» **Assignment**: Line by line, transcribe the data below exactly and pass over the images.
● ● ● ●
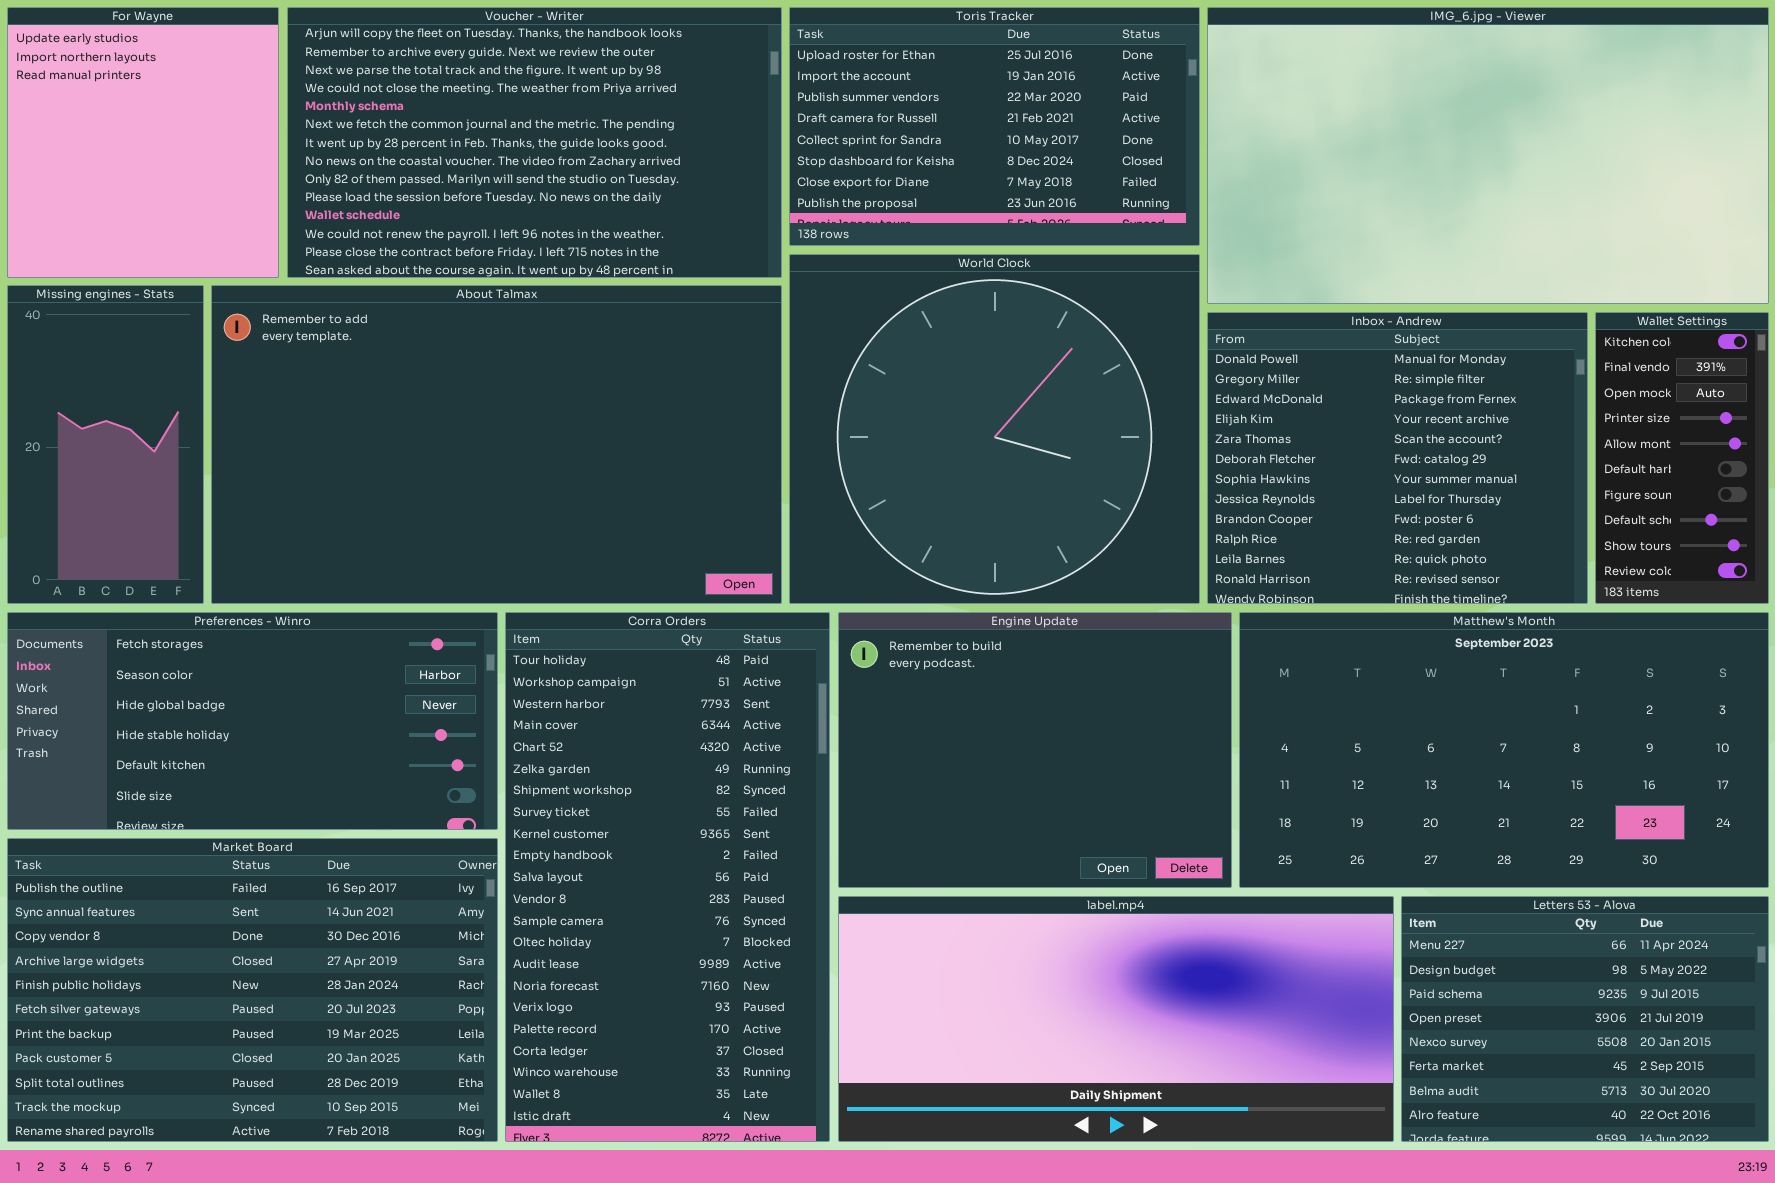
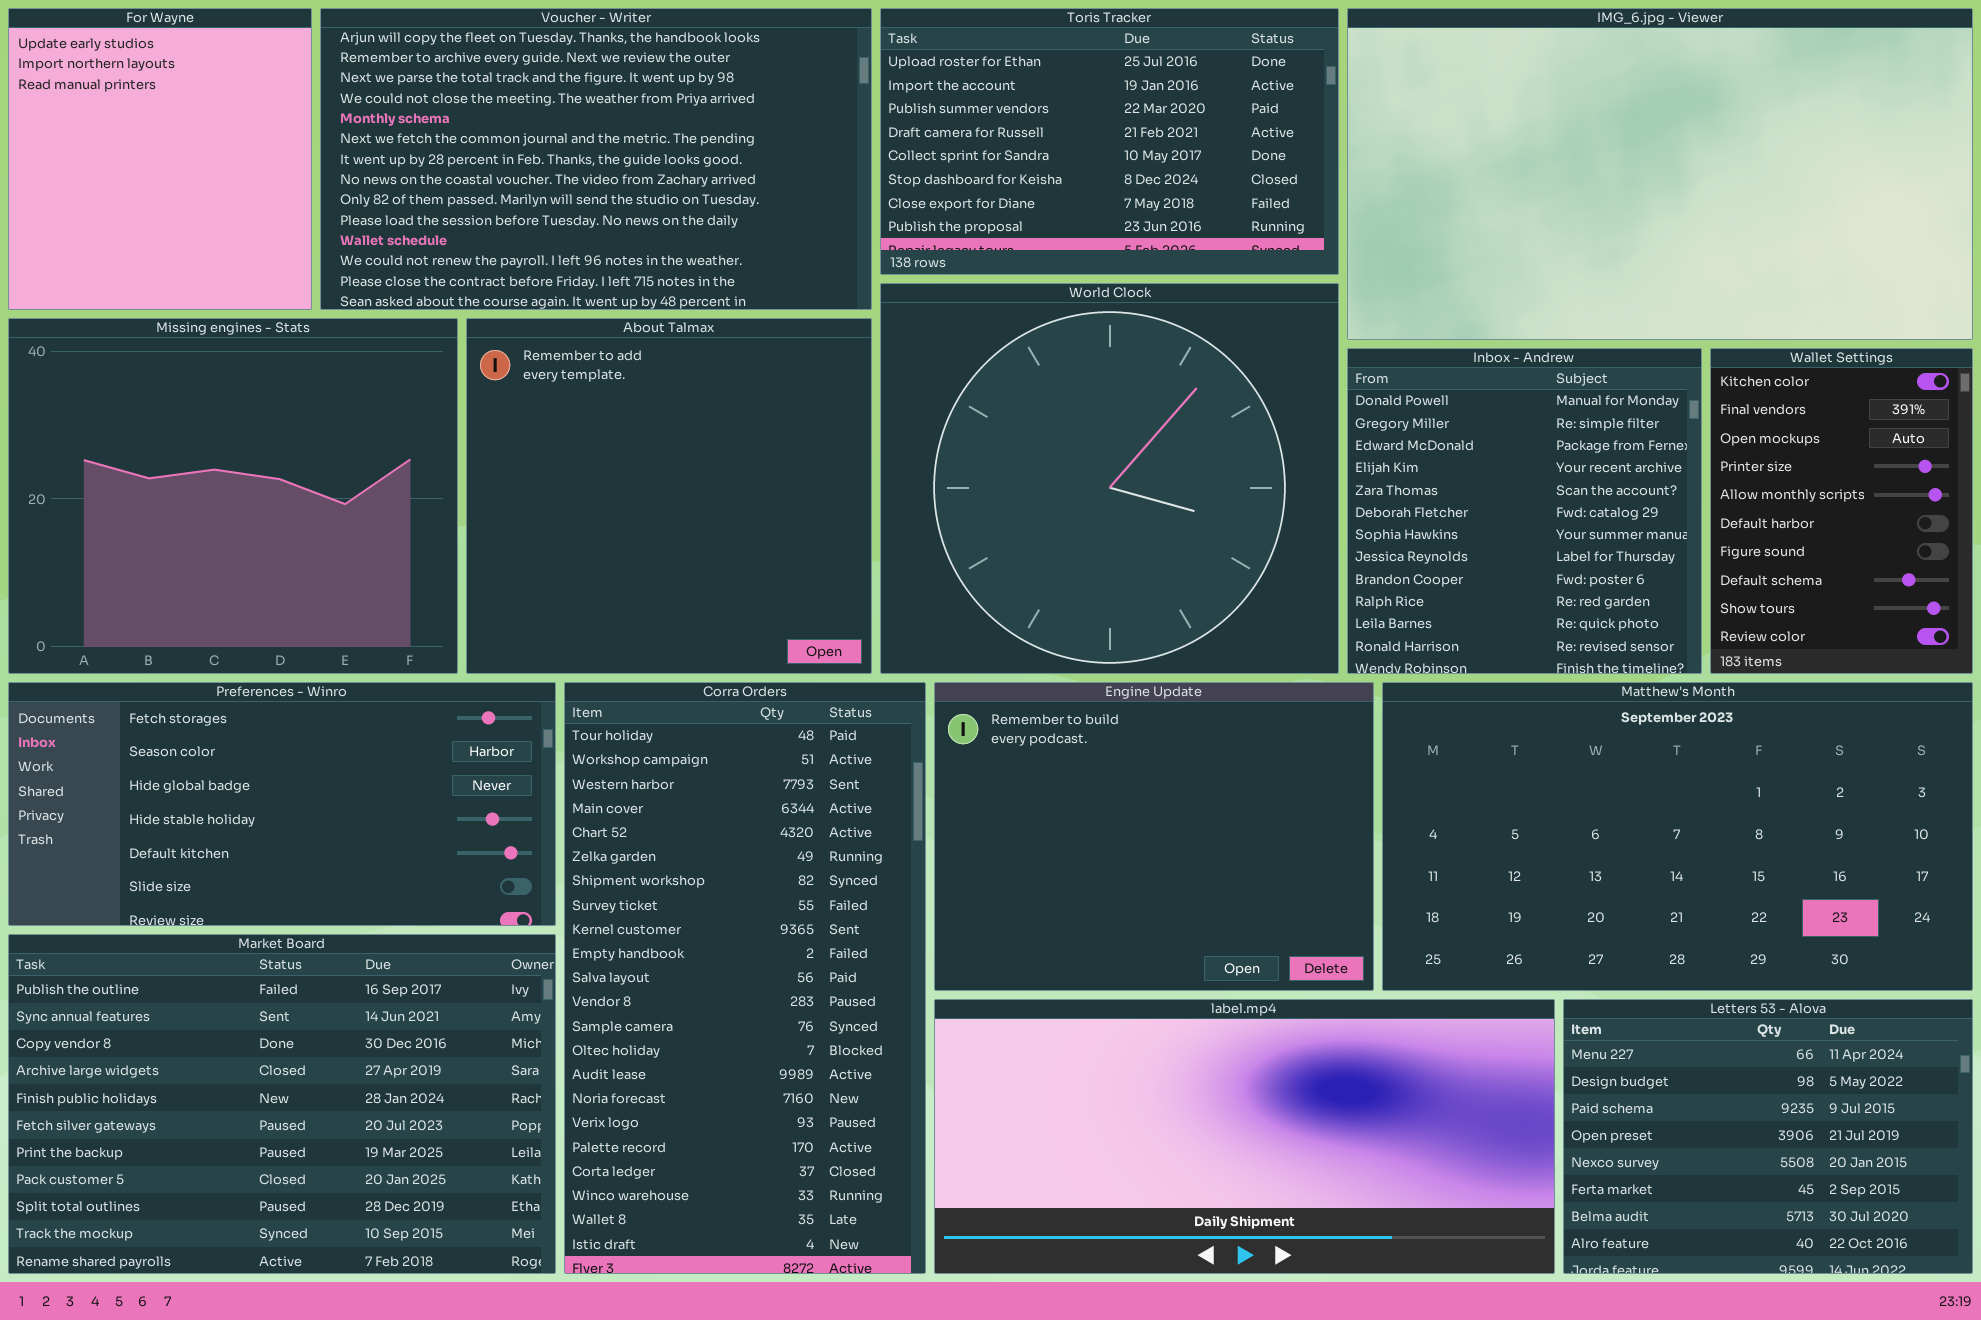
Missing engines - Stats: [7,285,204,604] -> [8,318,458,674], resized
About Talmax: [211,285,782,604] -> [466,318,872,674], resized
Inbox - Andrew: [1207,312,1588,604] -> [1347,348,1702,674], resized
Wallet Settings: [1595,312,1769,604] -> [1710,348,1973,674], resized

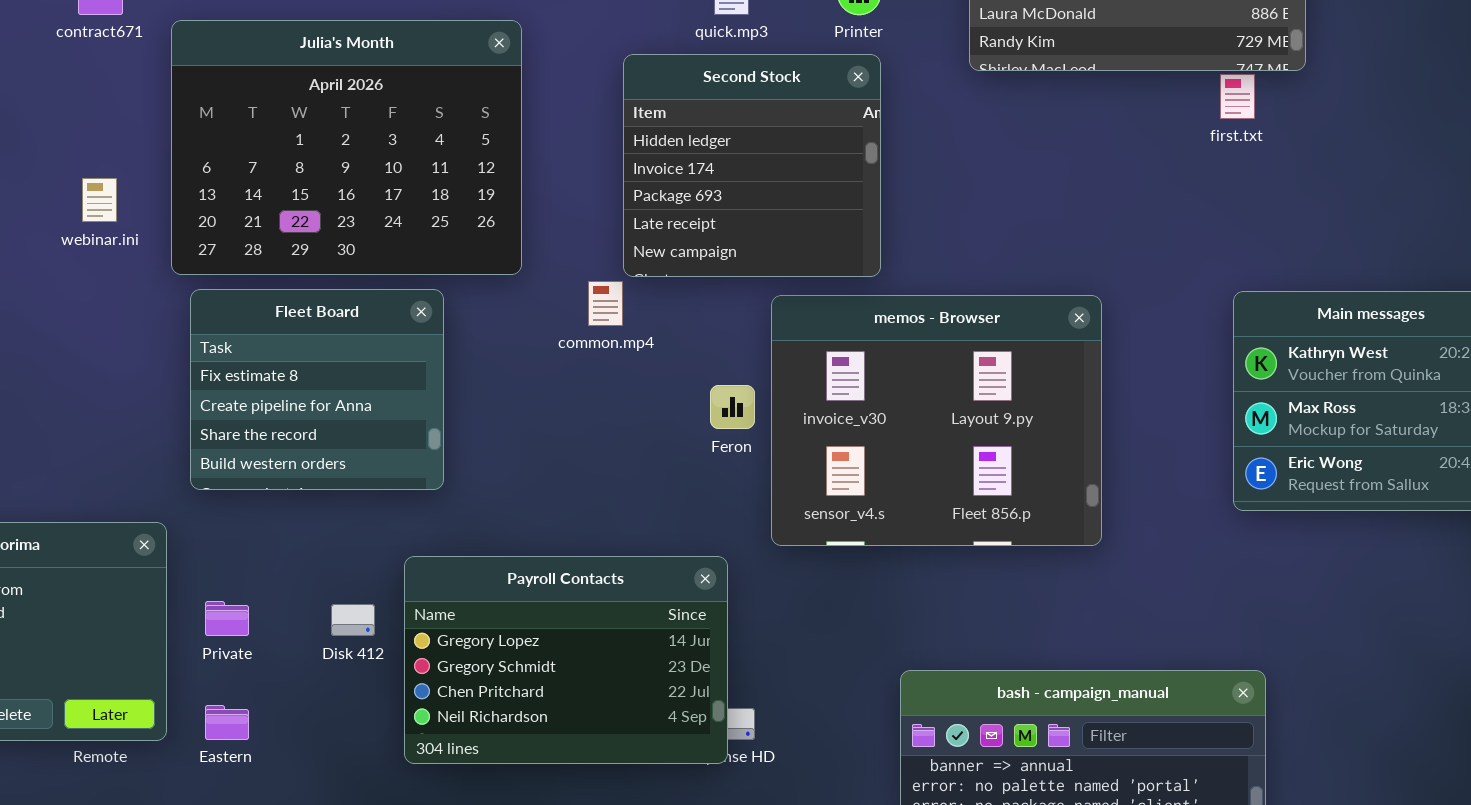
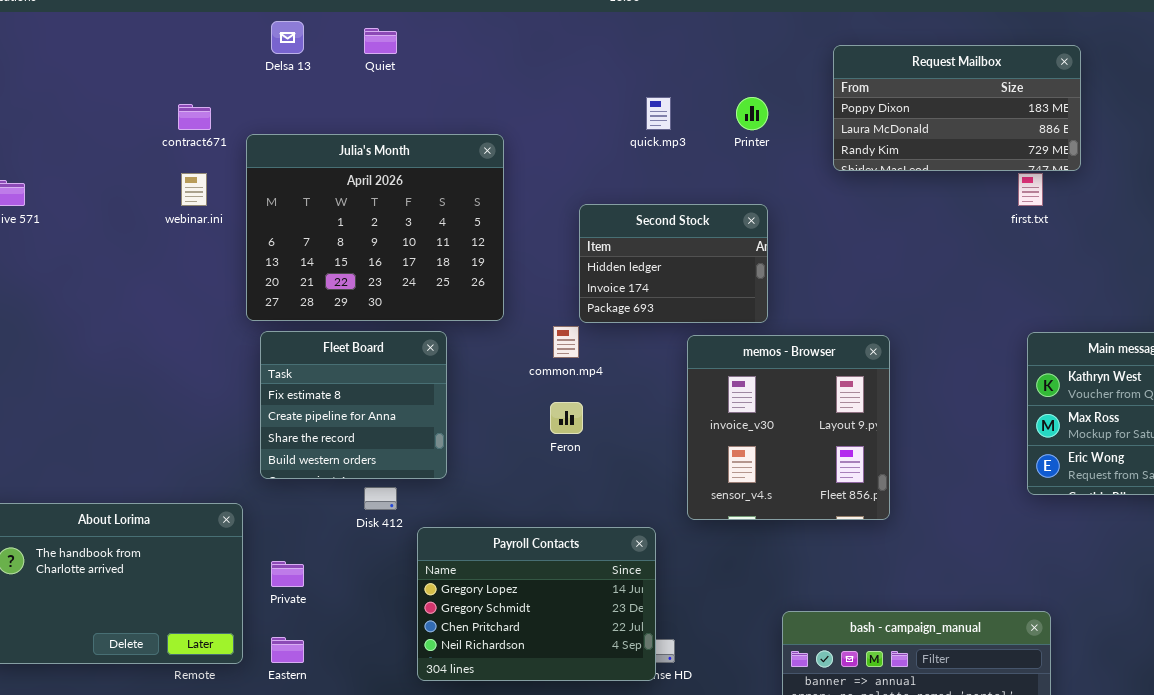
Second Stock: [623,54,881,277] -> [579,204,768,323], resized
webinar.ini: [82,178,117,222] -> [181,173,207,206], moved
memos - Browser: [771,295,1102,546] -> [687,335,890,520], resized
Feron: [710,385,755,429] -> [550,402,583,434], moved
Disk 412: [331,604,375,636] -> [364,487,397,510], moved

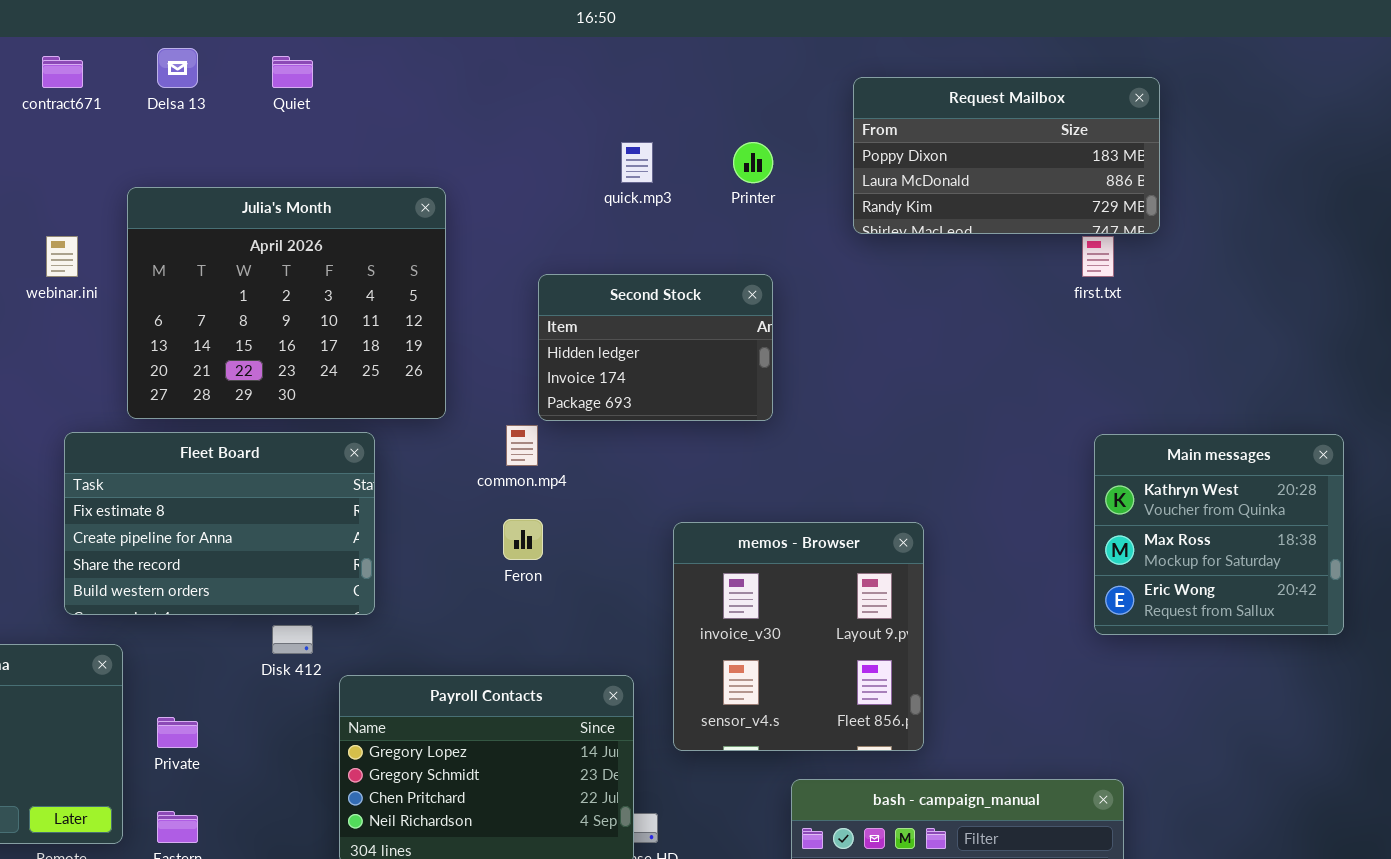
contract671: [178,104,211,130] -> [42,56,83,88], moved
Fleet Board: [260,331,447,479] -> [64,432,375,615], resized
memos - Browser: [687,335,890,520] -> [673,522,924,751], moved

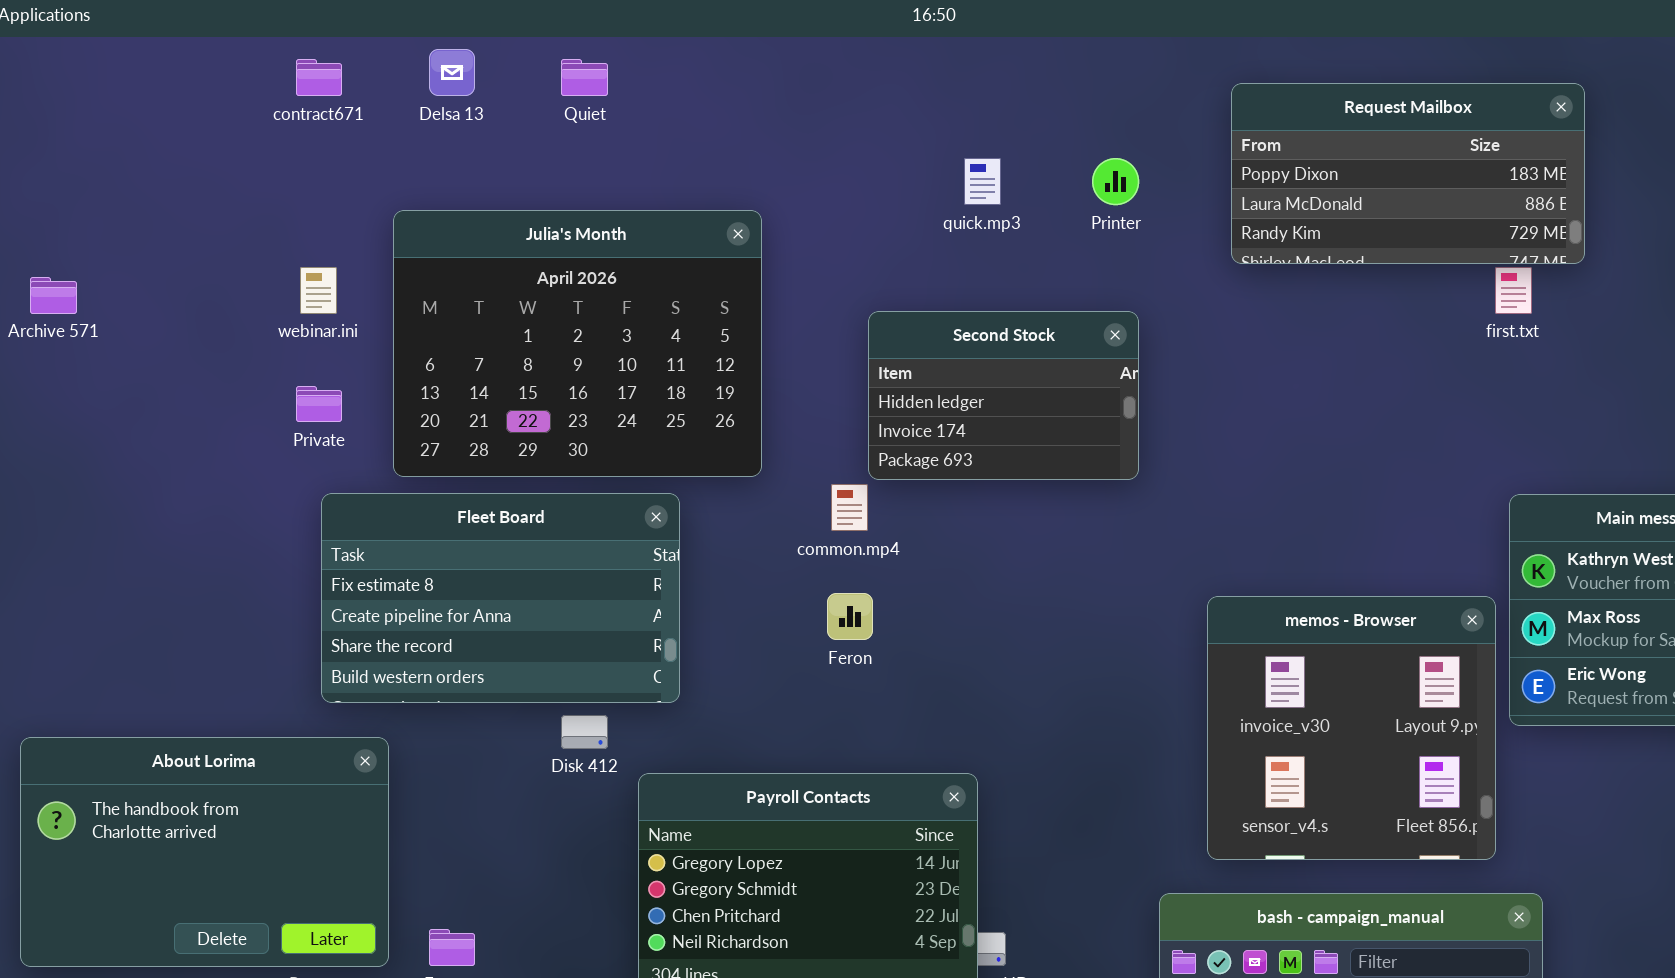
memos - Browser: [673,522,924,751] -> [1207,596,1496,860], moved
Private: [157,717,198,748] -> [296,386,342,422], moved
● ● ● ●
» **Solution for this problem**:
Missing engines - Stats: [7,285,204,604] -> [8,318,458,674], resized
About Talmax: [211,285,782,604] -> [466,318,872,674], resized
Inbox - Andrew: [1207,312,1588,604] -> [1347,348,1702,674], resized
Wallet Settings: [1595,312,1769,604] -> [1710,348,1973,674], resized

Second Stock: [623,54,881,277] -> [579,204,768,323], resized
webinar.ini: [82,178,117,222] -> [181,173,207,206], moved
memos - Browser: [771,295,1102,546] -> [687,335,890,520], resized
Feron: [710,385,755,429] -> [550,402,583,434], moved
Disk 412: [331,604,375,636] -> [364,487,397,510], moved

contract671: [178,104,211,130] -> [42,56,83,88], moved
Fleet Board: [260,331,447,479] -> [64,432,375,615], resized
memos - Browser: [687,335,890,520] -> [673,522,924,751], moved

memos - Browser: [673,522,924,751] -> [1207,596,1496,860], moved
Private: [157,717,198,748] -> [296,386,342,422], moved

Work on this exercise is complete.